Colored shape tracking data:

━━━

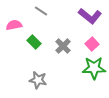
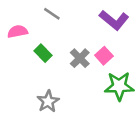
pink square: (92, 44) -> (104, 56), moved
gray star: (38, 80) -> (48, 101), turned 30

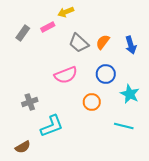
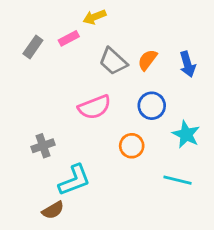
brown semicircle: (23, 147) -> (53, 210), moved

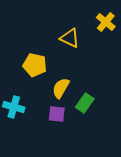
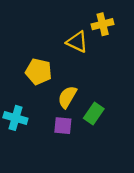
yellow cross: (106, 22) -> (103, 24), moved, turned 36

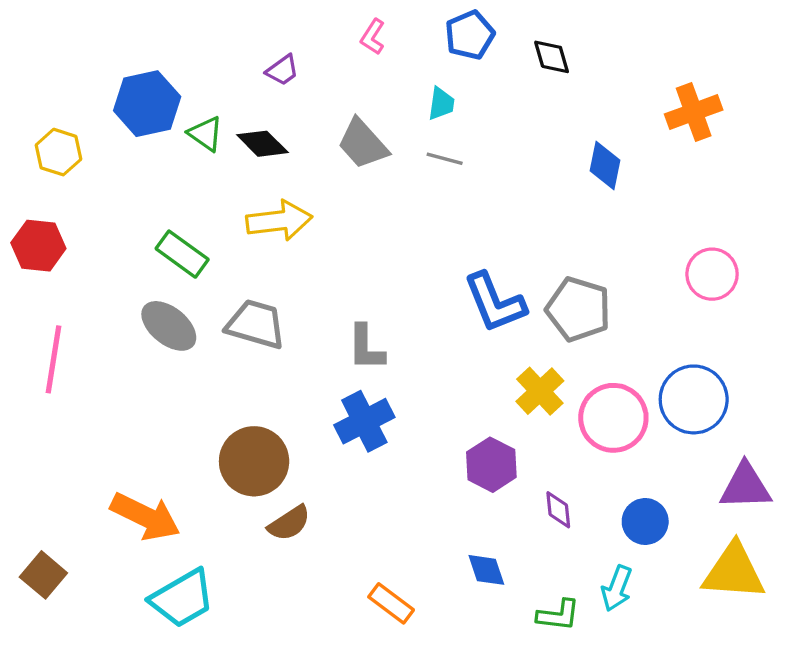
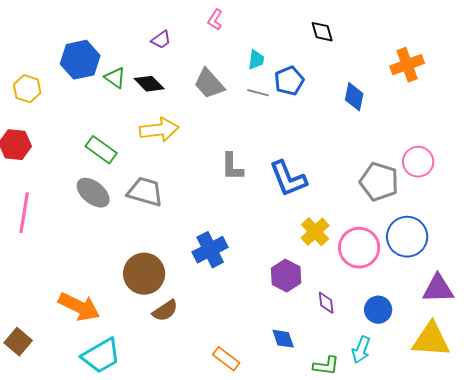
blue pentagon: (470, 35) -> (289, 81), moved
gray pentagon: (578, 309) -> (379, 182), moved
gray L-shape: (366, 348) -> (232, 167), moved

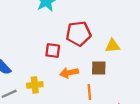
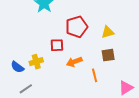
brown square: (99, 68) -> (108, 55), moved
yellow cross: (35, 85) -> (36, 62), moved

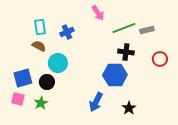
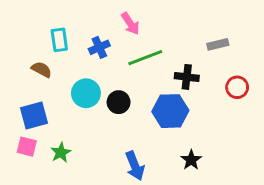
pink arrow: (98, 13) -> (130, 24), moved
green line: (124, 28) -> (145, 58), moved
brown semicircle: (39, 46) -> (42, 70), moved
black circle: (47, 82) -> (119, 102), moved
blue arrow: (96, 102) -> (135, 166), moved, turned -48

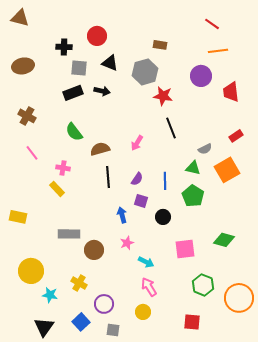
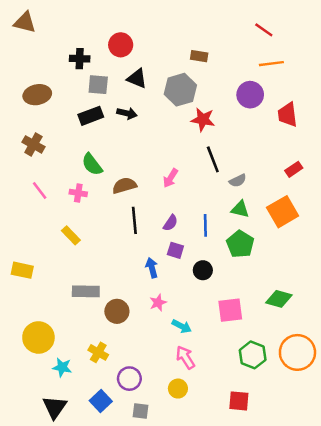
brown ellipse: (23, 66) -> (37, 95), moved
gray semicircle: (205, 149) -> (238, 181), moved
pink cross: (63, 168) -> (78, 193), moved
orange circle: (239, 298) -> (297, 352), moved

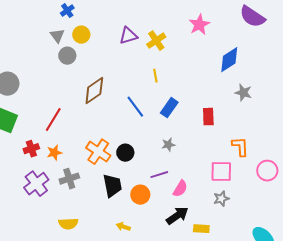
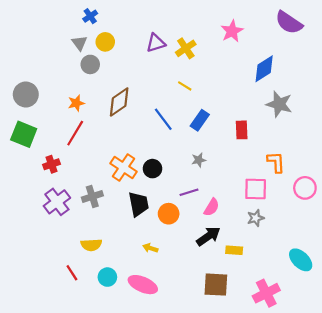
yellow line: (155, 76) -> (185, 86), turned -48
gray star: (243, 93) -> (279, 104), size x1.4
orange star: (54, 153) -> (76, 103), moved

━━━

## WHAT THE TASK ASKS
Count the lines above that contain the word "cross", and reply with only that number.

## RESPONSE BELOW
3